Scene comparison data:
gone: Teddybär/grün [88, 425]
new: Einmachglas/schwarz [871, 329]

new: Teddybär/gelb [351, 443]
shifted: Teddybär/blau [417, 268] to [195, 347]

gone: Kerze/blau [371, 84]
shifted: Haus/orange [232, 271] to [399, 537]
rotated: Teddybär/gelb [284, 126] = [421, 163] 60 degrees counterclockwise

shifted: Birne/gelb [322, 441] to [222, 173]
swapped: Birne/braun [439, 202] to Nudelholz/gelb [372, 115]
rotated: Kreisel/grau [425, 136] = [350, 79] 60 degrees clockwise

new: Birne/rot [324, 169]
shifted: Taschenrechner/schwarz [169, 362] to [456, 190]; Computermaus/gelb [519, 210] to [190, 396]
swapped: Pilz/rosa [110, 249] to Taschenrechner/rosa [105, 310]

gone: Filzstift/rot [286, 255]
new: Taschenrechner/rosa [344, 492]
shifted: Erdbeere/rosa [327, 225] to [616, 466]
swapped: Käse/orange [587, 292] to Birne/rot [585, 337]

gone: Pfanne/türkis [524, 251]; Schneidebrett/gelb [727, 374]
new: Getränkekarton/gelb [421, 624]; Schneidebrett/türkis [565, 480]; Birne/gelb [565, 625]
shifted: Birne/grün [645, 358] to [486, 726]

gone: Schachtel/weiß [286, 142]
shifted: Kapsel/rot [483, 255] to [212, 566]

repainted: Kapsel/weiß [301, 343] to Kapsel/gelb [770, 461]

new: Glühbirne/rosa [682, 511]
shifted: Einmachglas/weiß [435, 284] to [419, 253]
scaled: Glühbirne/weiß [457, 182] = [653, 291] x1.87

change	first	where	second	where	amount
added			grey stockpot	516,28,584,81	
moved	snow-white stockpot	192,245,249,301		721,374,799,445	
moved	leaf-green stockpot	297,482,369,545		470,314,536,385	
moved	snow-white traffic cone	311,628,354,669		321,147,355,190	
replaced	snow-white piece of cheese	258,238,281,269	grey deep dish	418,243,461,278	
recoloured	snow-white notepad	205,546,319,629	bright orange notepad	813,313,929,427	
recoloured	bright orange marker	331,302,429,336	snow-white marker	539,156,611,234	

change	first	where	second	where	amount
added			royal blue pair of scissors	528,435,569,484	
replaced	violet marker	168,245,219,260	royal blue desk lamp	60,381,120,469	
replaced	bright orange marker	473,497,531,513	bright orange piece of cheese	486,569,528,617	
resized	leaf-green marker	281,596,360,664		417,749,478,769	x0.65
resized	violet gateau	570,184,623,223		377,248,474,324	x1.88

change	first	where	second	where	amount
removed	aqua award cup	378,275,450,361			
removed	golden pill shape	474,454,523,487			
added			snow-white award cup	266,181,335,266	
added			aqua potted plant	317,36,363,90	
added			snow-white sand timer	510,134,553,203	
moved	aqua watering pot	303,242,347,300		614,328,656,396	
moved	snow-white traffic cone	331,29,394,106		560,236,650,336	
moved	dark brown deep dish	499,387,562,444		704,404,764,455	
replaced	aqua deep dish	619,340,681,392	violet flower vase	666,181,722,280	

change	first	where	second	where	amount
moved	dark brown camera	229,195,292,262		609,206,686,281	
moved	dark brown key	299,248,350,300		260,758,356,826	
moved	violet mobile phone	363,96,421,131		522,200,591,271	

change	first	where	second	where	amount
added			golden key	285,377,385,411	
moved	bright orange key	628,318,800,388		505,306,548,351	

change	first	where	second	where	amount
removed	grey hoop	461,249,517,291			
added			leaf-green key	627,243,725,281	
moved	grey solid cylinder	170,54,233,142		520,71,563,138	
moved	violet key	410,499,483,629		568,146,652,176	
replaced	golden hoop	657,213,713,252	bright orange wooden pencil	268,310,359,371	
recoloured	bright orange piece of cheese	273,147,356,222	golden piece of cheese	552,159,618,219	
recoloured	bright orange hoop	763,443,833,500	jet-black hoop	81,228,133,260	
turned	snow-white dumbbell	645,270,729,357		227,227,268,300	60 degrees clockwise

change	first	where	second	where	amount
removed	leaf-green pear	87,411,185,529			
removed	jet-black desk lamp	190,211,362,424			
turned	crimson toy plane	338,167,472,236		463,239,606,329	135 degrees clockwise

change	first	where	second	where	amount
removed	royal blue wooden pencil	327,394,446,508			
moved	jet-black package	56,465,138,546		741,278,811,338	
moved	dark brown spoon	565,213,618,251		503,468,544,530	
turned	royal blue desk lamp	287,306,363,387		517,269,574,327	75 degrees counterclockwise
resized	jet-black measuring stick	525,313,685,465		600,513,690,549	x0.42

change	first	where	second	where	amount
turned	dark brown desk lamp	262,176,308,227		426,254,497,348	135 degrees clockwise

Exercise details: Reproduce each entry above exactly, keeping every character.

Reply to the task:
gone: Teddybär/grün [88, 425]
new: Einmachglas/schwarz [871, 329]

new: Teddybär/gelb [351, 443]
shifted: Teddybär/blau [417, 268] to [195, 347]

gone: Kerze/blau [371, 84]
shifted: Haus/orange [232, 271] to [399, 537]
rotated: Teddybär/gelb [284, 126] = [421, 163] 60 degrees counterclockwise

shifted: Birne/gelb [322, 441] to [222, 173]
swapped: Birne/braun [439, 202] to Nudelholz/gelb [372, 115]
rotated: Kreisel/grau [425, 136] = [350, 79] 60 degrees clockwise

new: Birne/rot [324, 169]
shifted: Taschenrechner/schwarz [169, 362] to [456, 190]; Computermaus/gelb [519, 210] to [190, 396]
swapped: Pilz/rosa [110, 249] to Taschenrechner/rosa [105, 310]

gone: Filzstift/rot [286, 255]
new: Taschenrechner/rosa [344, 492]
shifted: Erdbeere/rosa [327, 225] to [616, 466]
swapped: Käse/orange [587, 292] to Birne/rot [585, 337]

gone: Pfanne/türkis [524, 251]; Schneidebrett/gelb [727, 374]
new: Getränkekarton/gelb [421, 624]; Schneidebrett/türkis [565, 480]; Birne/gelb [565, 625]
shifted: Birne/grün [645, 358] to [486, 726]

gone: Schachtel/weiß [286, 142]
shifted: Kapsel/rot [483, 255] to [212, 566]

repainted: Kapsel/weiß [301, 343] to Kapsel/gelb [770, 461]

new: Glühbirne/rosa [682, 511]
shifted: Einmachglas/weiß [435, 284] to [419, 253]
scaled: Glühbirne/weiß [457, 182] = [653, 291] x1.87

change	first	where	second	where	amount
added			grey stockpot	516,28,584,81	
moved	snow-white stockpot	192,245,249,301		721,374,799,445	
moved	leaf-green stockpot	297,482,369,545		470,314,536,385	
moved	snow-white traffic cone	311,628,354,669		321,147,355,190	
replaced	snow-white piece of cheese	258,238,281,269	grey deep dish	418,243,461,278	
recoloured	snow-white notepad	205,546,319,629	bright orange notepad	813,313,929,427	
recoloured	bright orange marker	331,302,429,336	snow-white marker	539,156,611,234	

change	first	where	second	where	amount
added			royal blue pair of scissors	528,435,569,484	
replaced	violet marker	168,245,219,260	royal blue desk lamp	60,381,120,469	
replaced	bright orange marker	473,497,531,513	bright orange piece of cheese	486,569,528,617	
resized	leaf-green marker	281,596,360,664		417,749,478,769	x0.65
resized	violet gateau	570,184,623,223		377,248,474,324	x1.88

change	first	where	second	where	amount
removed	aqua award cup	378,275,450,361			
removed	golden pill shape	474,454,523,487			
added			snow-white award cup	266,181,335,266	
added			aqua potted plant	317,36,363,90	
added			snow-white sand timer	510,134,553,203	
moved	aqua watering pot	303,242,347,300		614,328,656,396	
moved	snow-white traffic cone	331,29,394,106		560,236,650,336	
moved	dark brown deep dish	499,387,562,444		704,404,764,455	
replaced	aqua deep dish	619,340,681,392	violet flower vase	666,181,722,280	

change	first	where	second	where	amount
moved	dark brown camera	229,195,292,262		609,206,686,281	
moved	dark brown key	299,248,350,300		260,758,356,826	
moved	violet mobile phone	363,96,421,131		522,200,591,271	

change	first	where	second	where	amount
added			golden key	285,377,385,411	
moved	bright orange key	628,318,800,388		505,306,548,351	

change	first	where	second	where	amount
removed	grey hoop	461,249,517,291			
added			leaf-green key	627,243,725,281	
moved	grey solid cylinder	170,54,233,142		520,71,563,138	
moved	violet key	410,499,483,629		568,146,652,176	
replaced	golden hoop	657,213,713,252	bright orange wooden pencil	268,310,359,371	
recoloured	bright orange piece of cheese	273,147,356,222	golden piece of cheese	552,159,618,219	
recoloured	bright orange hoop	763,443,833,500	jet-black hoop	81,228,133,260	
turned	snow-white dumbbell	645,270,729,357		227,227,268,300	60 degrees clockwise

change	first	where	second	where	amount
removed	leaf-green pear	87,411,185,529			
removed	jet-black desk lamp	190,211,362,424			
turned	crimson toy plane	338,167,472,236		463,239,606,329	135 degrees clockwise

change	first	where	second	where	amount
removed	royal blue wooden pencil	327,394,446,508			
moved	jet-black package	56,465,138,546		741,278,811,338	
moved	dark brown spoon	565,213,618,251		503,468,544,530	
turned	royal blue desk lamp	287,306,363,387		517,269,574,327	75 degrees counterclockwise
resized	jet-black measuring stick	525,313,685,465		600,513,690,549	x0.42

change	first	where	second	where	amount
turned	dark brown desk lamp	262,176,308,227		426,254,497,348	135 degrees clockwise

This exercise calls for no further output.